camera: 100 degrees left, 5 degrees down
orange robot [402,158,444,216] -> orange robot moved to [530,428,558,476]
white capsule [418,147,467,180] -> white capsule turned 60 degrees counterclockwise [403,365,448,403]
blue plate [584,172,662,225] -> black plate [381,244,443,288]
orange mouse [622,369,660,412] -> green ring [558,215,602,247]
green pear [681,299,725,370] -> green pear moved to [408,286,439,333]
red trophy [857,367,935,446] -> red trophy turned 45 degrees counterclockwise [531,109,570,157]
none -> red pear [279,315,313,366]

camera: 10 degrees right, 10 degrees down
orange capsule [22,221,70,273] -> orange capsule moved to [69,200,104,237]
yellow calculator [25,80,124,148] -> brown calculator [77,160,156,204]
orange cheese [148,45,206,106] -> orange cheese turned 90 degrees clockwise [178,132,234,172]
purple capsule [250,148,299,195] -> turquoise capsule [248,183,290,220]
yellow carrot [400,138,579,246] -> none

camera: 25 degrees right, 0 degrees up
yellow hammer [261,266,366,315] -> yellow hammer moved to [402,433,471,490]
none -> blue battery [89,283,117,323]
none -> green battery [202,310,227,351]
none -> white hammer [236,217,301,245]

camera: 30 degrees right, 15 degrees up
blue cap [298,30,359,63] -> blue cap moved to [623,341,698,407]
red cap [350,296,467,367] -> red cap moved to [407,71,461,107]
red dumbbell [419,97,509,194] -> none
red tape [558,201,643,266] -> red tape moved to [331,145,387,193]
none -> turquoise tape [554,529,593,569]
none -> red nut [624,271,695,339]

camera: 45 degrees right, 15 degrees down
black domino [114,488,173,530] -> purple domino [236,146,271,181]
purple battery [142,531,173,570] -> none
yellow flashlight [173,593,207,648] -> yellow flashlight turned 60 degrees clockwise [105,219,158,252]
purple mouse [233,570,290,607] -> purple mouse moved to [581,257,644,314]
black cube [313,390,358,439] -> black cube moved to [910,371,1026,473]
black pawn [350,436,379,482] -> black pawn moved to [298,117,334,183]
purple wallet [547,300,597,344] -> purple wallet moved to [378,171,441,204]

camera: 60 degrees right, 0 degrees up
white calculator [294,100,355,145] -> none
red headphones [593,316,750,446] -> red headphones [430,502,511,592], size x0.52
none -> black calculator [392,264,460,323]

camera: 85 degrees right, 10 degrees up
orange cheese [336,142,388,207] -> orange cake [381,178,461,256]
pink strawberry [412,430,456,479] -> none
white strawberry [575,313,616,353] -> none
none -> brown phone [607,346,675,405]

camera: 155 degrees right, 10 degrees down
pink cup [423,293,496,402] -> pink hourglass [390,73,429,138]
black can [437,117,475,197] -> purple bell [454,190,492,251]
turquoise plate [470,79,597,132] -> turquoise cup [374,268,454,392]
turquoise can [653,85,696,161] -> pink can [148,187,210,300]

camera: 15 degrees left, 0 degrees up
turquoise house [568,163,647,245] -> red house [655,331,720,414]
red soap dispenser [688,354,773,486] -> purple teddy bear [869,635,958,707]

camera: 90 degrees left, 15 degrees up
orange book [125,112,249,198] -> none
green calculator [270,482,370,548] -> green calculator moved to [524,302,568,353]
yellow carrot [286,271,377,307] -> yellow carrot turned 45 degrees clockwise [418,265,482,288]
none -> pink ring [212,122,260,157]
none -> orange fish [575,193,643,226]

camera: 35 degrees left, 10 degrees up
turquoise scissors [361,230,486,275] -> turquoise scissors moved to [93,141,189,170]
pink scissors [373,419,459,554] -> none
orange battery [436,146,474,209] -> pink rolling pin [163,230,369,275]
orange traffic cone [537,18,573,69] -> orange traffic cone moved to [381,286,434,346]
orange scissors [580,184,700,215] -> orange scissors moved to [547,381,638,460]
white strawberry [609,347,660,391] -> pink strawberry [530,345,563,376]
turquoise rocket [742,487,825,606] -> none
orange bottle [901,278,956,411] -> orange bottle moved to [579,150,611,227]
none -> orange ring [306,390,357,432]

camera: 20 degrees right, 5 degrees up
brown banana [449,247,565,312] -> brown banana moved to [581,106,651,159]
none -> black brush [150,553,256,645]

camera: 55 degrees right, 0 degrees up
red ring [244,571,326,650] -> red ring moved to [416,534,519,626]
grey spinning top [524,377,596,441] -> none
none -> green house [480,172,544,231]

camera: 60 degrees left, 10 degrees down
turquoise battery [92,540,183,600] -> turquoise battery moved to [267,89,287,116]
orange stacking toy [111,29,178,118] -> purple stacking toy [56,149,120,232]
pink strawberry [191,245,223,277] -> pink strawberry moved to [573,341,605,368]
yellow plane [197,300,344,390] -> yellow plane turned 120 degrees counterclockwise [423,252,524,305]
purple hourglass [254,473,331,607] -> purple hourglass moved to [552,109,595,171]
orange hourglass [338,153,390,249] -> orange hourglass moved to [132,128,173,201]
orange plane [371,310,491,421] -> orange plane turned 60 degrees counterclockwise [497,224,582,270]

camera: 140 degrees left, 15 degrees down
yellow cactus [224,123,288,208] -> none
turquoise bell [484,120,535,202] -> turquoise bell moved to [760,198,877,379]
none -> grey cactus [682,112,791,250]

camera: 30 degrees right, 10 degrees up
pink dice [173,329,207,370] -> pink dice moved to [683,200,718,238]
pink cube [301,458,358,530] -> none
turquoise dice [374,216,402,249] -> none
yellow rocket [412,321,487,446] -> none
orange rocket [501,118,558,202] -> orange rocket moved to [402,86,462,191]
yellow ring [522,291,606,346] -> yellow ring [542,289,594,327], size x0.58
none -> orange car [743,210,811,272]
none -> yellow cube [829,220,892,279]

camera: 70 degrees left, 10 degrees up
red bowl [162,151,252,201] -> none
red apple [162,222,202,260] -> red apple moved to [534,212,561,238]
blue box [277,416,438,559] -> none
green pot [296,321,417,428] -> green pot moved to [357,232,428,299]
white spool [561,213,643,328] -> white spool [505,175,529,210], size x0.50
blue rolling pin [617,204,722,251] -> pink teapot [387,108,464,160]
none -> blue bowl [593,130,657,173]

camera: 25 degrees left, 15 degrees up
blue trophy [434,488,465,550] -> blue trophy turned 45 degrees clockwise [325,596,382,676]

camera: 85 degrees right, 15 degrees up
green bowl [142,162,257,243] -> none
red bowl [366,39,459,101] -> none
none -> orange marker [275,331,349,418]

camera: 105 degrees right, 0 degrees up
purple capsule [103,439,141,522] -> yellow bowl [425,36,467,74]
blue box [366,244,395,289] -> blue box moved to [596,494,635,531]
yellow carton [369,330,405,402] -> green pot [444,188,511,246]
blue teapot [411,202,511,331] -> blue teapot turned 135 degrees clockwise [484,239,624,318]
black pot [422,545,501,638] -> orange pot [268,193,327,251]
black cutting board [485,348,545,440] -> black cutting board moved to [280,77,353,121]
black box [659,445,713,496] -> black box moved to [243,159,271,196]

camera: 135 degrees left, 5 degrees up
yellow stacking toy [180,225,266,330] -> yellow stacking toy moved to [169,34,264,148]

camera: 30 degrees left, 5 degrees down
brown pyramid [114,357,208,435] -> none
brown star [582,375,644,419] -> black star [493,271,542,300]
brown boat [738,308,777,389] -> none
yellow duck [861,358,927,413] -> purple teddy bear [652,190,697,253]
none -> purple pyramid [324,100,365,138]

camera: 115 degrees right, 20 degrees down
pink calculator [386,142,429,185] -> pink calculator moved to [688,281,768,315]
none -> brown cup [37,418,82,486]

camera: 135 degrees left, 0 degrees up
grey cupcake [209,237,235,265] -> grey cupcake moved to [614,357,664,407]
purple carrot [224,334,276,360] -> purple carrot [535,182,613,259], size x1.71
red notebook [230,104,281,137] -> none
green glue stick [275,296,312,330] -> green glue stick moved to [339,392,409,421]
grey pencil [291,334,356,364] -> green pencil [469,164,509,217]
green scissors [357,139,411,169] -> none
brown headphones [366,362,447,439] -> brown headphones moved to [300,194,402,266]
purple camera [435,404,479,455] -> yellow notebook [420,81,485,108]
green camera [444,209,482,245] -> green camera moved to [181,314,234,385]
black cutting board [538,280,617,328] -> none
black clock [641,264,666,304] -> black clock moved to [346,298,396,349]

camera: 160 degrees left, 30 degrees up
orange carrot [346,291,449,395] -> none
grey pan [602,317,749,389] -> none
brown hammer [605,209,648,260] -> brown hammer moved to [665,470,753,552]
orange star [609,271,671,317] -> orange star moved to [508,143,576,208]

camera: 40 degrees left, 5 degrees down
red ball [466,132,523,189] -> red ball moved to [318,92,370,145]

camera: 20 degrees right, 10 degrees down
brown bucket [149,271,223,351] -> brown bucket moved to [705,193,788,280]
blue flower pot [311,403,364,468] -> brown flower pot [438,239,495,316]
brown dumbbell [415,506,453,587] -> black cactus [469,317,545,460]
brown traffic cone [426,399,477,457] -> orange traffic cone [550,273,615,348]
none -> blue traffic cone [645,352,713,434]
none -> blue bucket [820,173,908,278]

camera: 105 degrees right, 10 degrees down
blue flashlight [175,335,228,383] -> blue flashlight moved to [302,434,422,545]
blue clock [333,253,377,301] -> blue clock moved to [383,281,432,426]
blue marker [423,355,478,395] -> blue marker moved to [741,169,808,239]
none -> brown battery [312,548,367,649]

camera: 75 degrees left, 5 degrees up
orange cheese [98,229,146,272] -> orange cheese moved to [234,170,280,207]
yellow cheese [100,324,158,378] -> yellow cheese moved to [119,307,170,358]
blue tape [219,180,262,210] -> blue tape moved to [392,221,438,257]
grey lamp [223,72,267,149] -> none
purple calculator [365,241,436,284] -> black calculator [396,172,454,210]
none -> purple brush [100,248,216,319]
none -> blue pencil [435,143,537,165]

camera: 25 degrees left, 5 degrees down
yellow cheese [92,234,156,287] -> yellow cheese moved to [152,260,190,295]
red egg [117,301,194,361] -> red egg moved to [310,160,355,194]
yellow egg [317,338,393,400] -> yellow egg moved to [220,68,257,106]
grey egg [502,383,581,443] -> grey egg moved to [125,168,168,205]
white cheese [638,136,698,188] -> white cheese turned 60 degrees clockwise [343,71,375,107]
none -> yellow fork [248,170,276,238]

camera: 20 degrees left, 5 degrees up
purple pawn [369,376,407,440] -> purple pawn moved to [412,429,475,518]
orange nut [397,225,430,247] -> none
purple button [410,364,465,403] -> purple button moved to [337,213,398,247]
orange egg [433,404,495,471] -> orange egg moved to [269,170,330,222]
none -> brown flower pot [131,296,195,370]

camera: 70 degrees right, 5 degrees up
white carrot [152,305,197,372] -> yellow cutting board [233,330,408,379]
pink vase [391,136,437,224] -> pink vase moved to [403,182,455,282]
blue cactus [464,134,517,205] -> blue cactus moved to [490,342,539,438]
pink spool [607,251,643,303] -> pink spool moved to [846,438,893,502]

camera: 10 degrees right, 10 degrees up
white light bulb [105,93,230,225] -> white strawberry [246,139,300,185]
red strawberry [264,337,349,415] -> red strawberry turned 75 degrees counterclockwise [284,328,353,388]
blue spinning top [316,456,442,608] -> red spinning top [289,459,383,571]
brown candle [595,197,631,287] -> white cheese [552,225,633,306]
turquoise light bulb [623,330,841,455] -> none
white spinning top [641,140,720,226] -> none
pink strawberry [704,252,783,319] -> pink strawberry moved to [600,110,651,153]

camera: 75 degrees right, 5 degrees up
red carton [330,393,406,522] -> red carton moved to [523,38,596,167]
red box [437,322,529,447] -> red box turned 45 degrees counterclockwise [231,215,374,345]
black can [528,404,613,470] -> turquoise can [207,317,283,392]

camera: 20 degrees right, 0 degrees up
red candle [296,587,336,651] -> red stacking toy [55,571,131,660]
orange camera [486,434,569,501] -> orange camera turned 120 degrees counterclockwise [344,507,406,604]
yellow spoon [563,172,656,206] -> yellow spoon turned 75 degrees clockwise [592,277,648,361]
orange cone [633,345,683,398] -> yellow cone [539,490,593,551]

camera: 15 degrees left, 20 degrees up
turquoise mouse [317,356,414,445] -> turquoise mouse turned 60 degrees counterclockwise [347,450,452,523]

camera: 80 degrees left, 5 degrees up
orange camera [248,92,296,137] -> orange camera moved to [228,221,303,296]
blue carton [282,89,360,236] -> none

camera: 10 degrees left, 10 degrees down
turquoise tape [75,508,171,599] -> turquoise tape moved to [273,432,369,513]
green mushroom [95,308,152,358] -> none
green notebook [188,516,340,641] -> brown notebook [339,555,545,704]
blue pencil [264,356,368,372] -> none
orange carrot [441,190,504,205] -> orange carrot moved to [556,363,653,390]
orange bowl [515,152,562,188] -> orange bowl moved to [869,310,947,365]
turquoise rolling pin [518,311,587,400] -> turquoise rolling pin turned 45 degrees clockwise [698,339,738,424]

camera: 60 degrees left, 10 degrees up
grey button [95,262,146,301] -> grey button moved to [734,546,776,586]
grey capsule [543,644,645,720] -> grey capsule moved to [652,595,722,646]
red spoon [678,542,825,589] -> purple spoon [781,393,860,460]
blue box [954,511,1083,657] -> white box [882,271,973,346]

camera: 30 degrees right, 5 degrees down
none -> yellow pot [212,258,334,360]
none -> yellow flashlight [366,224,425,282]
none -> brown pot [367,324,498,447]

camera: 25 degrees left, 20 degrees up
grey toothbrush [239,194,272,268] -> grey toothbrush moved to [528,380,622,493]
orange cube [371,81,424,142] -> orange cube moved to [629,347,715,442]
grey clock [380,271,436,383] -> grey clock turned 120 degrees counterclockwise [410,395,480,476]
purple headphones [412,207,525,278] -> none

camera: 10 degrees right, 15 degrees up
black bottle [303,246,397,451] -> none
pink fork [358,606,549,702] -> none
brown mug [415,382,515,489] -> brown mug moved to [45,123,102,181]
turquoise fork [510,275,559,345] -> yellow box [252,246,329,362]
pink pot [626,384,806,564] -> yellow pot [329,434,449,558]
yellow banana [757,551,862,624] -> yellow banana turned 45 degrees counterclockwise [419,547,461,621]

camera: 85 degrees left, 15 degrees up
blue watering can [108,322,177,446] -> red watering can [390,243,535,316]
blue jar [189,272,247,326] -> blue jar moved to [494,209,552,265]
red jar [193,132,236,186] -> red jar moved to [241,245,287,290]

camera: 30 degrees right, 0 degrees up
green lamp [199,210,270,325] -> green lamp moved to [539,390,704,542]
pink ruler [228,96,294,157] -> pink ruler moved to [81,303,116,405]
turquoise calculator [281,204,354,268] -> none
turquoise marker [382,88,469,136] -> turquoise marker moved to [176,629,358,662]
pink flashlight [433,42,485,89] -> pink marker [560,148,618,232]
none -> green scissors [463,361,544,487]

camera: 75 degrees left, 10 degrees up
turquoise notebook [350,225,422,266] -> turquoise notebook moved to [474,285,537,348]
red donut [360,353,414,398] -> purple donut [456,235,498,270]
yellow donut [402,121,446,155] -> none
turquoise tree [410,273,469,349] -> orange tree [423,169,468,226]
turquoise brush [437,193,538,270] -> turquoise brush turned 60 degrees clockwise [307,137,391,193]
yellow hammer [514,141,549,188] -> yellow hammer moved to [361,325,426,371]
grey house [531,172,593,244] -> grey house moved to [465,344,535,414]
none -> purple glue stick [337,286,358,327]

**Task directions**
Your answer should consist of all lines in the listing above that contain "pear".

**Completed exercise**
green pear [681,299,725,370] -> green pear moved to [408,286,439,333]
none -> red pear [279,315,313,366]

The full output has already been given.